◆ AIM OF THE EXERCISE
In this data, count the lines in which "plate" appears and give only that number.

*** ENTRIES SUPPLIED ***

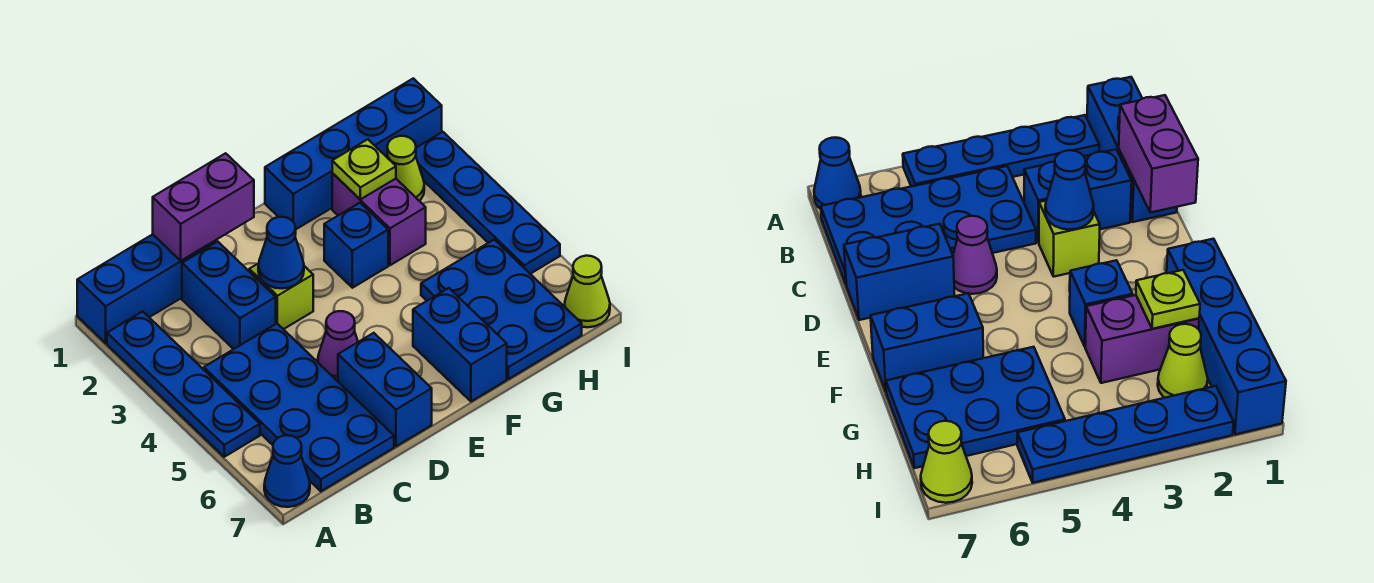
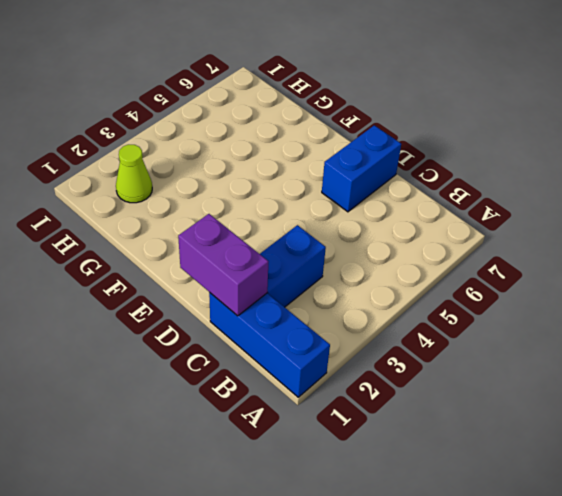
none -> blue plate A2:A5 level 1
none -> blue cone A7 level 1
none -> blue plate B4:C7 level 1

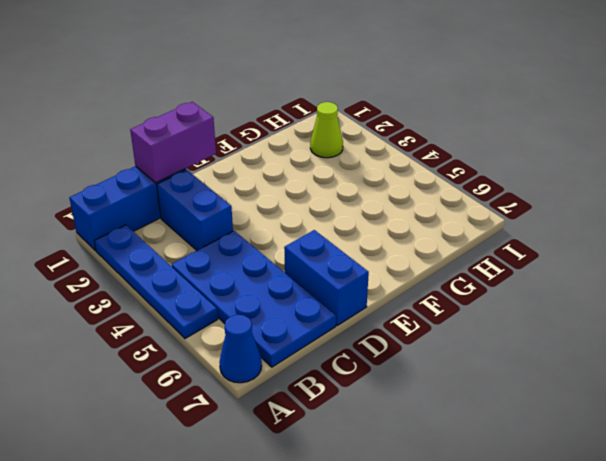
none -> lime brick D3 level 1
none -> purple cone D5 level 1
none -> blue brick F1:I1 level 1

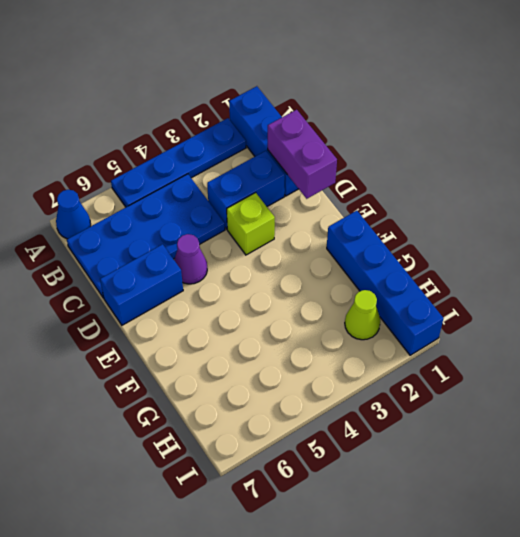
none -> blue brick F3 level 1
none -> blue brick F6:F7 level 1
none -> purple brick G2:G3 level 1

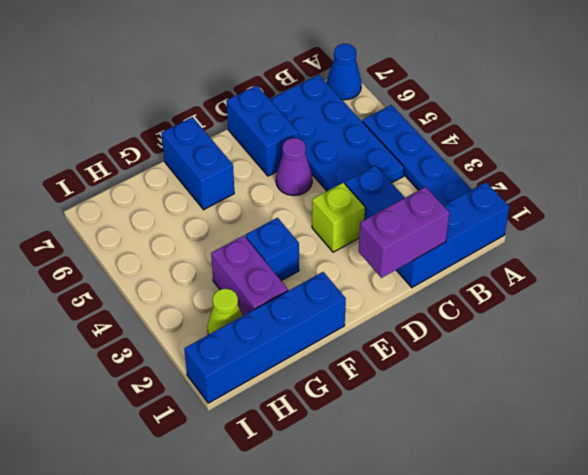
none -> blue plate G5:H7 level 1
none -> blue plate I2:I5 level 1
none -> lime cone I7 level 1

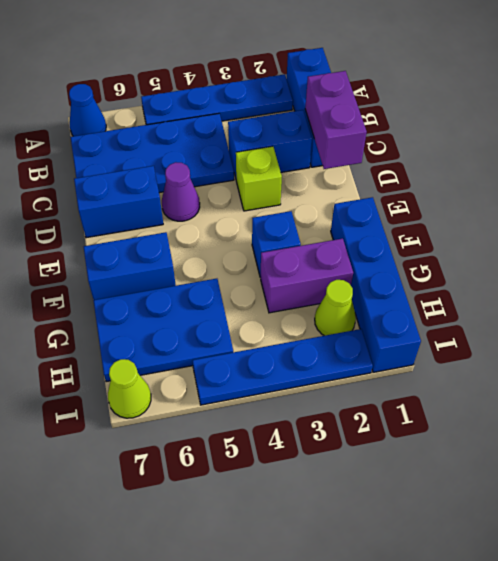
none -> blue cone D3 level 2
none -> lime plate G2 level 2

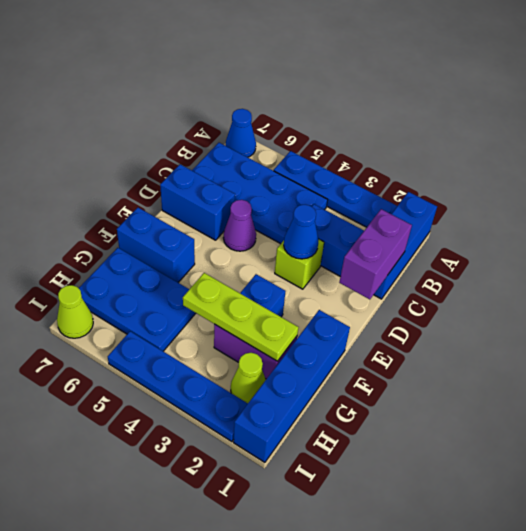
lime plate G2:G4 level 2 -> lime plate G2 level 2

*** End of ENTRIES SUPPLIED ***
*** ENTRIES SUPPLIED ***

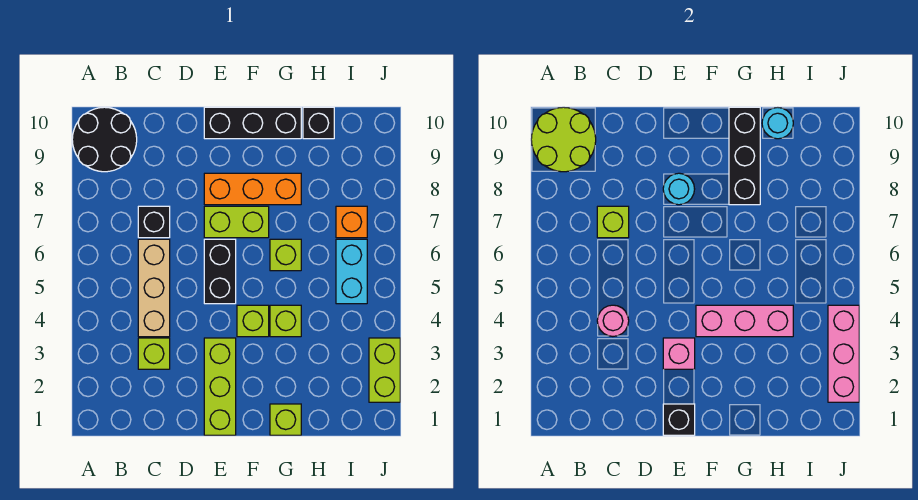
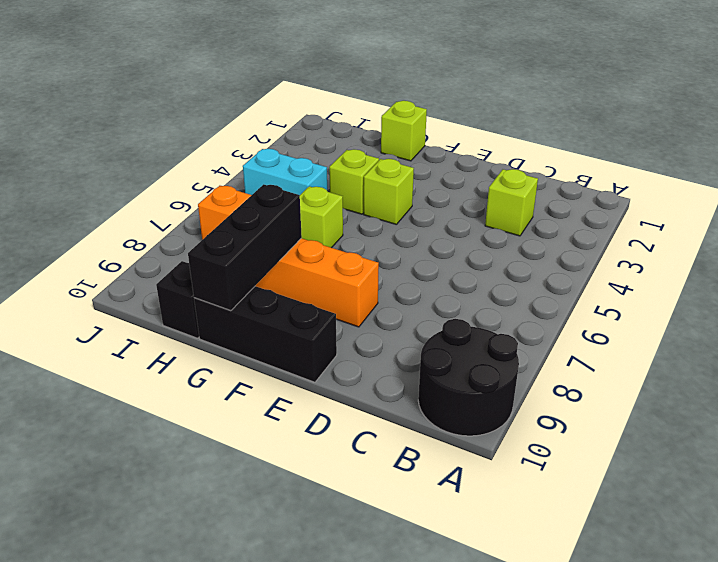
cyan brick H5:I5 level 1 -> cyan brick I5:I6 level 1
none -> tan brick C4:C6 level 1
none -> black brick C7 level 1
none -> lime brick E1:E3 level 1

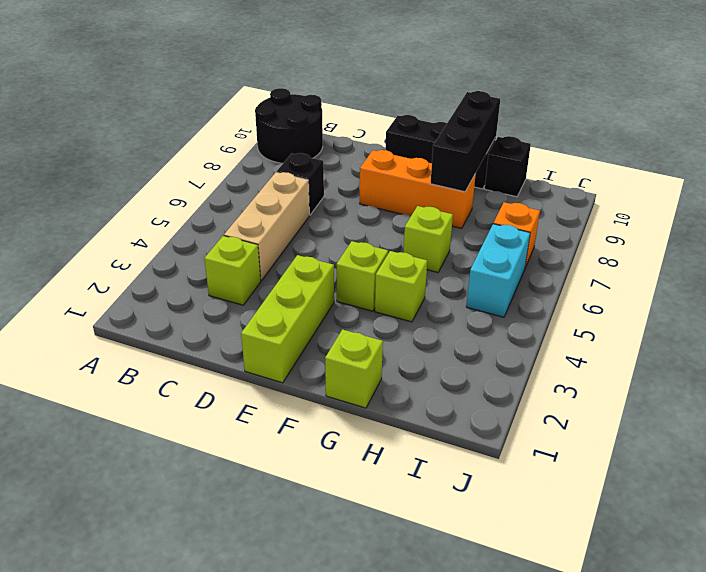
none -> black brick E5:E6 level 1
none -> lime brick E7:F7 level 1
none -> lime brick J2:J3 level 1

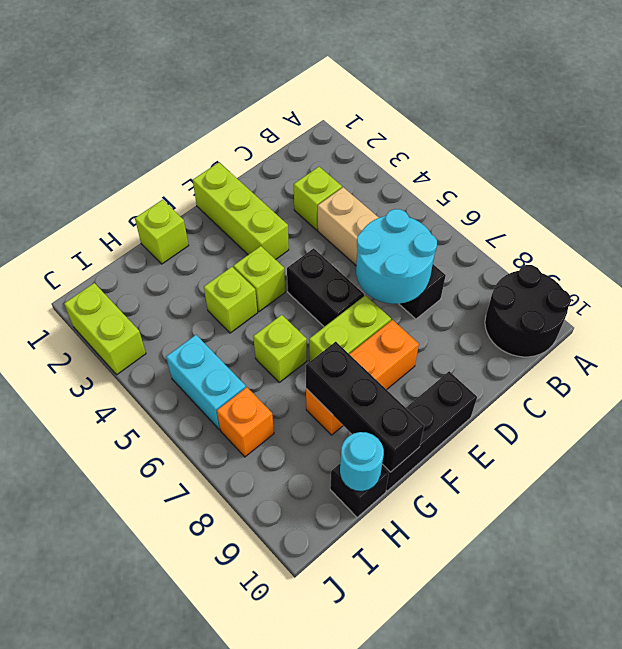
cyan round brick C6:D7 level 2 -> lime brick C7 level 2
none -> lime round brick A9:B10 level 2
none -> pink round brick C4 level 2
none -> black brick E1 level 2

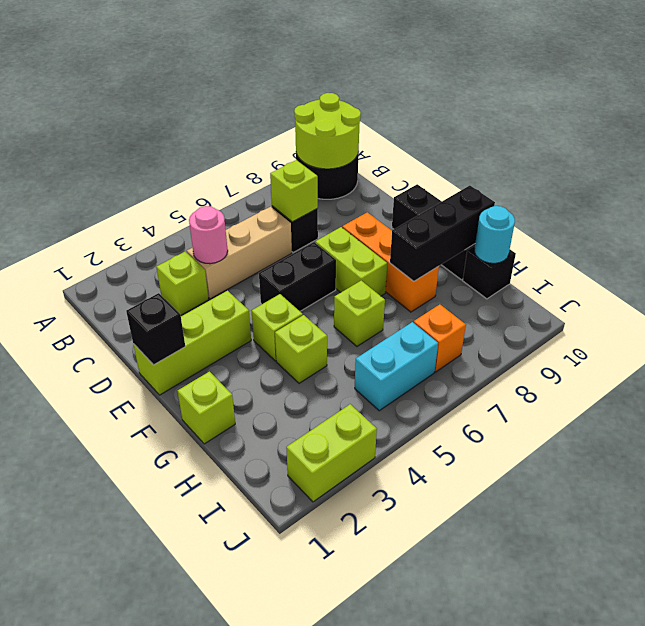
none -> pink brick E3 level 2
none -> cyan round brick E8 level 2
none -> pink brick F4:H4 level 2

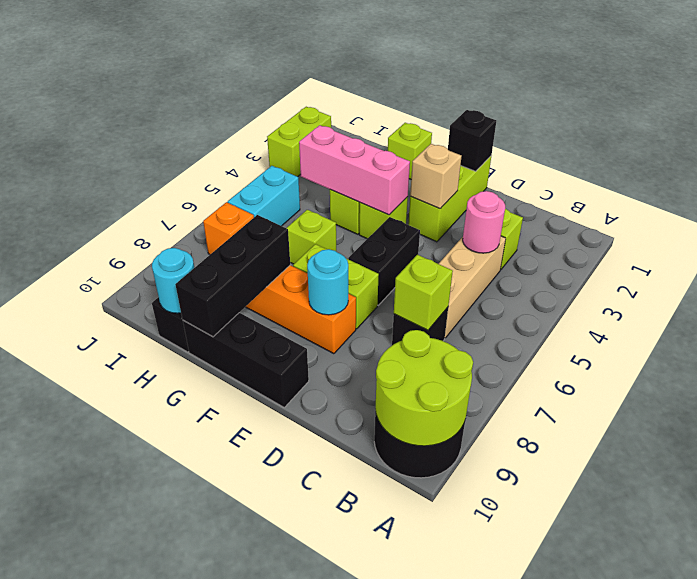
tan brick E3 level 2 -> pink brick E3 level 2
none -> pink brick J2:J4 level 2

*** End of ENTRIES SUPPLIED ***

◆ WRITTEN ANSWER
6